WRITTEN EXERCISE >> Each entry needs to be restated exactly as written.

AVAILABLE RECORDS >>

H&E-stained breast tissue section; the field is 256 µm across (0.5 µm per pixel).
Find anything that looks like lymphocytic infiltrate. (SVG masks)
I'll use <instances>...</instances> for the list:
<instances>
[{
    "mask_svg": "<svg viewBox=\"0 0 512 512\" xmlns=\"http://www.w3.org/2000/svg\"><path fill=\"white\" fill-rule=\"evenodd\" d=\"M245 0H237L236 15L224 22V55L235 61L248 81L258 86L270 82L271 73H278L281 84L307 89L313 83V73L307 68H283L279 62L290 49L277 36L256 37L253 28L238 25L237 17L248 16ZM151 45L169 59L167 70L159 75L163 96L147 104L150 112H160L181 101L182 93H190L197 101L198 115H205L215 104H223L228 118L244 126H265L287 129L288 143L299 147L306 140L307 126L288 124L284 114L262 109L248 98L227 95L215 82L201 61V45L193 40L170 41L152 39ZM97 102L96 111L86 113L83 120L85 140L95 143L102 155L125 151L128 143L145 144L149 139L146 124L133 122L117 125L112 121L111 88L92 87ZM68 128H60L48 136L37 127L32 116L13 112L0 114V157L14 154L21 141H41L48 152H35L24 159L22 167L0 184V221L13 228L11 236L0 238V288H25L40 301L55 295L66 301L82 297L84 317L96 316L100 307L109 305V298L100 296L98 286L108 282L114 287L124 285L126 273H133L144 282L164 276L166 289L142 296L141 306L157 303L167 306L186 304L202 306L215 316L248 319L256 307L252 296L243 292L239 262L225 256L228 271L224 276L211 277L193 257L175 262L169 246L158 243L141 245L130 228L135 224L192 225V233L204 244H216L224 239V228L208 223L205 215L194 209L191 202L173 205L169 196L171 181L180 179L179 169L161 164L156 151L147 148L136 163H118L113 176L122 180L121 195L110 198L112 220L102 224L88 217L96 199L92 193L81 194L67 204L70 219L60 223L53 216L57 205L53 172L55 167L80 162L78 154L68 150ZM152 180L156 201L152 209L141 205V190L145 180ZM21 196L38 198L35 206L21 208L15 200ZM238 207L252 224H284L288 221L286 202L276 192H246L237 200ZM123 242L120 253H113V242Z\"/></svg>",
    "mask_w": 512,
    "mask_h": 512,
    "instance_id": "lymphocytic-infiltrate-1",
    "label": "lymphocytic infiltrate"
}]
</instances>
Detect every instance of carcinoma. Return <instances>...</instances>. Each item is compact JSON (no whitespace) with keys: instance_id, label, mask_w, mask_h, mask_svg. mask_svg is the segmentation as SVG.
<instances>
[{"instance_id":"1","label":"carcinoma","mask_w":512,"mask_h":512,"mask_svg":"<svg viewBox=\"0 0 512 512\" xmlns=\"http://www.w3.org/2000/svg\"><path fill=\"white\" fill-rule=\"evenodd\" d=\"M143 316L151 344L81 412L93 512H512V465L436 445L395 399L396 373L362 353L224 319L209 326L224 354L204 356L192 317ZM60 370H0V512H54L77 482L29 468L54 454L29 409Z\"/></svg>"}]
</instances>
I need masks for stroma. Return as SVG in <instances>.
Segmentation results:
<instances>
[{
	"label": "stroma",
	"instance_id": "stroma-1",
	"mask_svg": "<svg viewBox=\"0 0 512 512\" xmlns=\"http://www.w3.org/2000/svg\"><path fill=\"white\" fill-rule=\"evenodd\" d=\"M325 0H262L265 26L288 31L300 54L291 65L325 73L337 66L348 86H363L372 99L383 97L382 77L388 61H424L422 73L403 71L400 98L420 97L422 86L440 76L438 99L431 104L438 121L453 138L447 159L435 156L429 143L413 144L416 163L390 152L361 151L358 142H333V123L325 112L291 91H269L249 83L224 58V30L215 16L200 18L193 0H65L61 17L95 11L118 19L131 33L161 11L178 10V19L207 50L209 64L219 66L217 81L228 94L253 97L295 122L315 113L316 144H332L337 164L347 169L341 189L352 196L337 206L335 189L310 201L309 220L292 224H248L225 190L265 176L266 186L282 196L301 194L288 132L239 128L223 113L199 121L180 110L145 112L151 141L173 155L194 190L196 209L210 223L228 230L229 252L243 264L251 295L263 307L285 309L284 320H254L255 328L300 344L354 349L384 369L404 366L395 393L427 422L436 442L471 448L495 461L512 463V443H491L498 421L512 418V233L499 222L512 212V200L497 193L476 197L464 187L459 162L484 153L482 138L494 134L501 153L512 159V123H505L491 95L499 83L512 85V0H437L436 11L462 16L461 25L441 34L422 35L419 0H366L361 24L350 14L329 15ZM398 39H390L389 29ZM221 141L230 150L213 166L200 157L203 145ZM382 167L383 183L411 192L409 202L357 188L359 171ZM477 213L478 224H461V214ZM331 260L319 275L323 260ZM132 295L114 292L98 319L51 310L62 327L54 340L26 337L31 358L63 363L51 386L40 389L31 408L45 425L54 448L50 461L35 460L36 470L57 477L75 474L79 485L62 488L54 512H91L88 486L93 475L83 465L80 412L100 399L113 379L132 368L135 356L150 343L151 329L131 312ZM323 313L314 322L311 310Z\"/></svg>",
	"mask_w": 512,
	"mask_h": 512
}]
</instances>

CORRECT OUTPUT >>
H&E-stained breast tissue section; the field is 256 µm across (0.5 µm per pixel).
Find anything that looks like lymphocytic infiltrate. (SVG masks)
I'll use <instances>...</instances> for the list:
<instances>
[{
    "mask_svg": "<svg viewBox=\"0 0 512 512\" xmlns=\"http://www.w3.org/2000/svg\"><path fill=\"white\" fill-rule=\"evenodd\" d=\"M245 0H237L236 15L224 22V55L235 61L248 81L258 86L270 82L271 73H278L281 84L307 89L313 83V73L307 68H283L279 62L290 49L277 36L256 37L253 28L238 25L237 17L248 16ZM151 45L169 59L167 70L159 75L163 96L147 104L150 112H160L181 101L182 93H190L197 101L198 115H205L215 104H223L228 118L244 126H265L287 129L288 143L299 147L306 140L307 126L288 124L284 114L262 109L248 98L227 95L215 82L201 61V45L193 40L170 41L152 39ZM97 102L96 111L86 113L83 120L85 140L95 143L102 155L125 151L128 143L145 144L149 139L146 124L133 122L117 125L112 121L111 88L92 87ZM68 128H60L48 136L37 127L32 116L13 112L0 114V157L14 154L21 141H41L48 152H35L24 159L22 167L0 184V221L13 228L11 236L0 238V288H25L40 301L55 295L66 301L82 297L84 317L96 316L100 307L109 305V298L100 296L98 286L108 282L114 287L124 285L126 273H133L144 282L164 276L166 289L142 296L141 306L157 303L167 306L186 304L202 306L215 316L248 319L256 307L252 296L243 292L239 262L225 256L228 271L224 276L211 277L193 257L175 262L169 246L158 243L141 245L130 228L135 224L192 225V233L204 244H216L224 239V228L208 223L205 215L194 209L191 202L173 205L169 196L171 181L180 179L179 169L161 164L156 151L147 148L136 163H118L113 176L122 180L121 195L110 198L112 220L102 224L88 217L96 199L92 193L81 194L67 204L70 219L60 223L53 216L57 205L53 172L55 167L80 162L78 154L68 150ZM152 180L156 201L152 209L141 205V190L145 180ZM21 196L38 198L35 206L21 208L15 200ZM238 207L252 224H284L288 221L286 202L276 192H246L237 200ZM123 242L120 253H113V242Z\"/></svg>",
    "mask_w": 512,
    "mask_h": 512,
    "instance_id": "lymphocytic-infiltrate-1",
    "label": "lymphocytic infiltrate"
}]
</instances>
Detect every instance of carcinoma. Return <instances>...</instances>. Each item is compact JSON (no whitespace) with keys: instance_id, label, mask_w, mask_h, mask_svg. mask_svg is the segmentation as SVG.
<instances>
[{"instance_id":"1","label":"carcinoma","mask_w":512,"mask_h":512,"mask_svg":"<svg viewBox=\"0 0 512 512\" xmlns=\"http://www.w3.org/2000/svg\"><path fill=\"white\" fill-rule=\"evenodd\" d=\"M143 316L151 344L81 412L93 512H512V465L436 445L395 399L396 373L362 353L224 319L209 326L224 354L204 356L192 317ZM60 370H0V512H54L77 482L29 468L54 454L29 409Z\"/></svg>"}]
</instances>
I need masks for stroma. Return as SVG in <instances>.
Segmentation results:
<instances>
[{
	"label": "stroma",
	"instance_id": "stroma-1",
	"mask_svg": "<svg viewBox=\"0 0 512 512\" xmlns=\"http://www.w3.org/2000/svg\"><path fill=\"white\" fill-rule=\"evenodd\" d=\"M325 0H262L265 26L288 31L300 54L291 65L325 73L337 66L348 86H363L372 99L383 97L382 77L388 61H424L422 73L403 71L400 98L420 97L422 86L440 76L438 99L431 104L438 121L453 138L447 159L435 156L429 143L413 144L416 163L390 152L361 151L358 142H333V123L325 112L291 91H269L249 83L224 58V30L215 16L200 18L193 0H65L61 17L95 11L118 19L131 33L161 11L178 10V19L207 50L209 64L219 66L217 81L228 94L253 97L295 122L315 113L316 144H332L337 164L347 169L341 189L352 196L337 206L335 189L310 201L309 220L292 224H248L225 190L265 176L266 186L282 196L301 194L288 132L239 128L223 113L199 121L180 110L145 112L151 141L173 155L194 190L196 209L210 223L228 230L229 252L243 264L251 295L263 307L285 309L284 320H254L255 328L300 344L354 349L384 369L404 366L395 393L427 422L436 442L471 448L495 461L512 463V443H491L498 421L512 418V233L499 222L512 212V200L497 193L476 197L464 187L459 162L484 153L482 138L494 134L501 153L512 159V123H505L491 95L499 83L512 85V0H437L436 11L462 16L461 25L441 34L422 35L419 0H366L361 24L350 14L329 15ZM398 39H390L389 29ZM221 141L230 150L213 166L200 157L203 145ZM382 167L383 183L411 192L409 202L357 188L359 171ZM477 213L478 224H461V214ZM331 260L319 275L323 260ZM132 295L114 292L98 319L51 310L62 327L54 340L26 337L31 358L63 363L51 386L40 389L31 408L45 425L54 448L50 461L35 460L36 470L57 477L75 474L79 485L62 488L54 512H91L88 486L93 475L83 465L80 412L100 399L113 379L132 368L135 356L150 343L151 329L131 312ZM323 313L314 322L311 310Z\"/></svg>",
	"mask_w": 512,
	"mask_h": 512
}]
</instances>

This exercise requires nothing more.